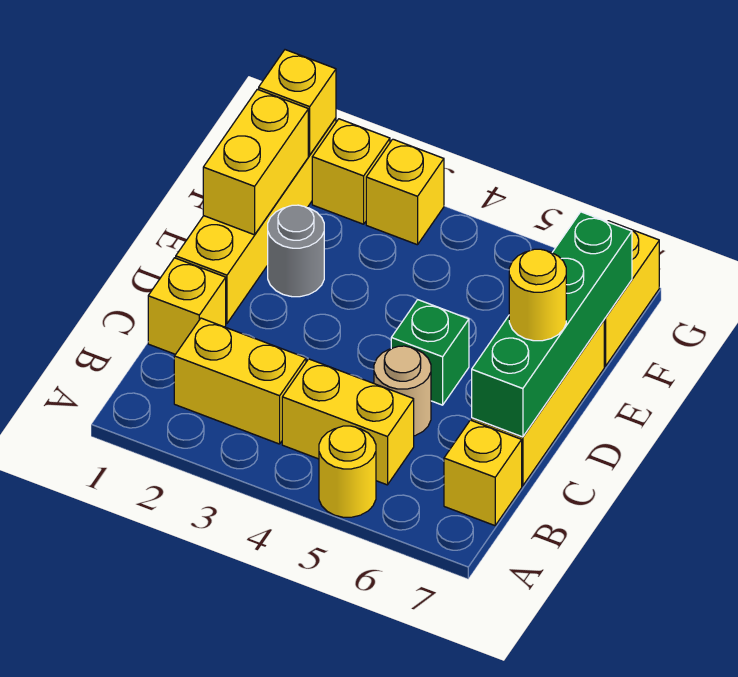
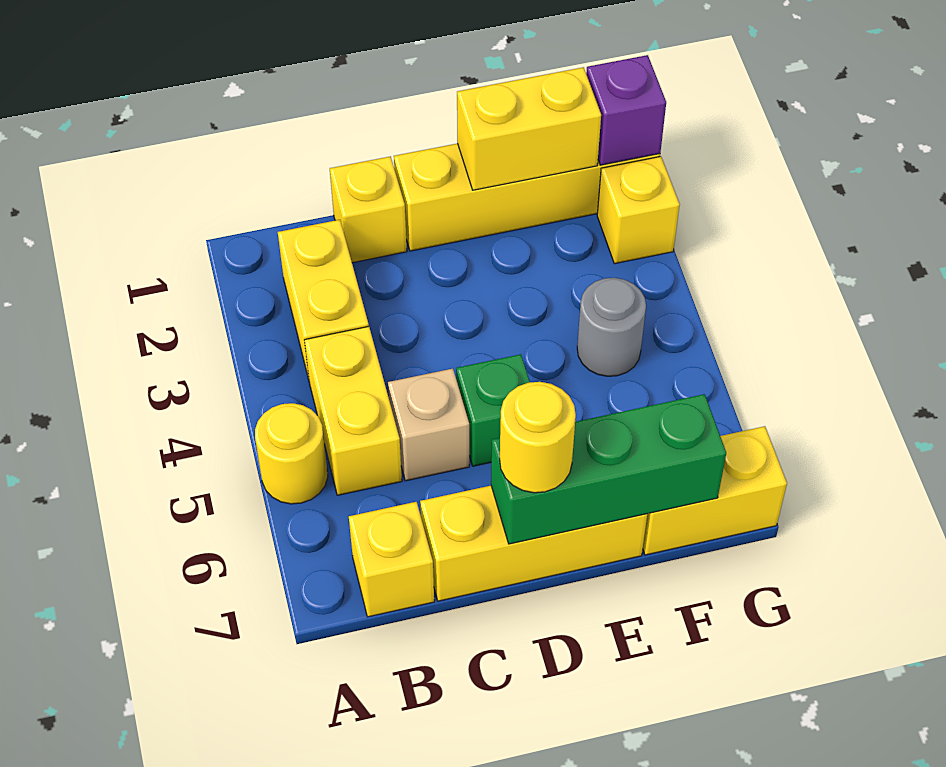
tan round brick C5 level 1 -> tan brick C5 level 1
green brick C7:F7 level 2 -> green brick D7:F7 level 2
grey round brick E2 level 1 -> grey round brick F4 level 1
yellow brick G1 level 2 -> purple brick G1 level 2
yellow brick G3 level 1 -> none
--
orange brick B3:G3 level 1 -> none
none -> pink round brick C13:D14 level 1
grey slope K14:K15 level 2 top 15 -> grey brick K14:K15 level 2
...
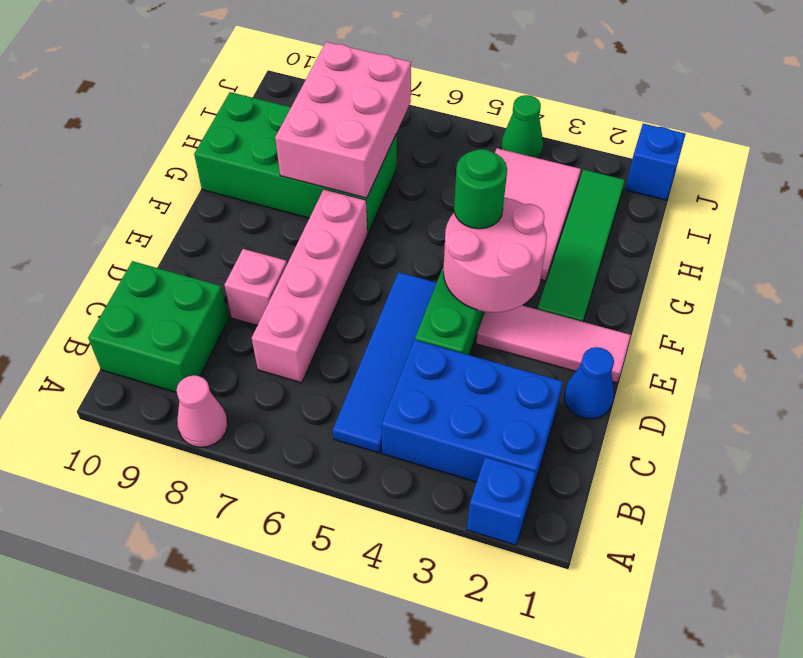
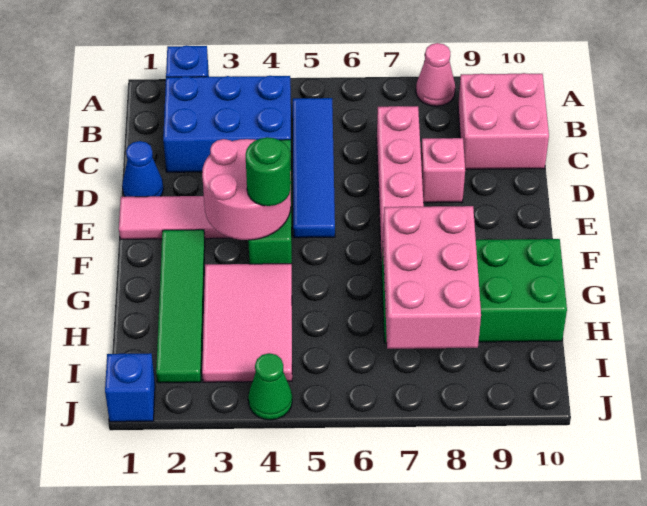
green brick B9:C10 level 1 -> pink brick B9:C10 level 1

▶ WORK TO COMPLETE: In the listing above, locate the line with "grey round brick E2" and the line with "yellow brick G3 level 1 -> none", then extract exactly those lines and every line between them, and nothing more.

▶ OUTPUT BELOW:
grey round brick E2 level 1 -> grey round brick F4 level 1
yellow brick G1 level 2 -> purple brick G1 level 2
yellow brick G3 level 1 -> none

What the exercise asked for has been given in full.